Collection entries
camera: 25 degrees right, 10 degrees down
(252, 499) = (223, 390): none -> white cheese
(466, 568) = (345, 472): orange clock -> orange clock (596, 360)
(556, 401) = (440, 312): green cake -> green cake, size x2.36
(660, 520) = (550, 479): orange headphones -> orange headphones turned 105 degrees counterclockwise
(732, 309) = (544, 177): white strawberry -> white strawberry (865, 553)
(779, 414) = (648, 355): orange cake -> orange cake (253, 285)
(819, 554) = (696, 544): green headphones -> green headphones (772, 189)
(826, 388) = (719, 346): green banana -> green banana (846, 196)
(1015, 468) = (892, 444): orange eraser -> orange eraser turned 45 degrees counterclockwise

### What is being asked
All records shown above are to be repeated exactly.

### Written response
camera: 25 degrees right, 10 degrees down
(252, 499) = (223, 390): none -> white cheese
(466, 568) = (345, 472): orange clock -> orange clock (596, 360)
(556, 401) = (440, 312): green cake -> green cake, size x2.36
(660, 520) = (550, 479): orange headphones -> orange headphones turned 105 degrees counterclockwise
(732, 309) = (544, 177): white strawberry -> white strawberry (865, 553)
(779, 414) = (648, 355): orange cake -> orange cake (253, 285)
(819, 554) = (696, 544): green headphones -> green headphones (772, 189)
(826, 388) = (719, 346): green banana -> green banana (846, 196)
(1015, 468) = (892, 444): orange eraser -> orange eraser turned 45 degrees counterclockwise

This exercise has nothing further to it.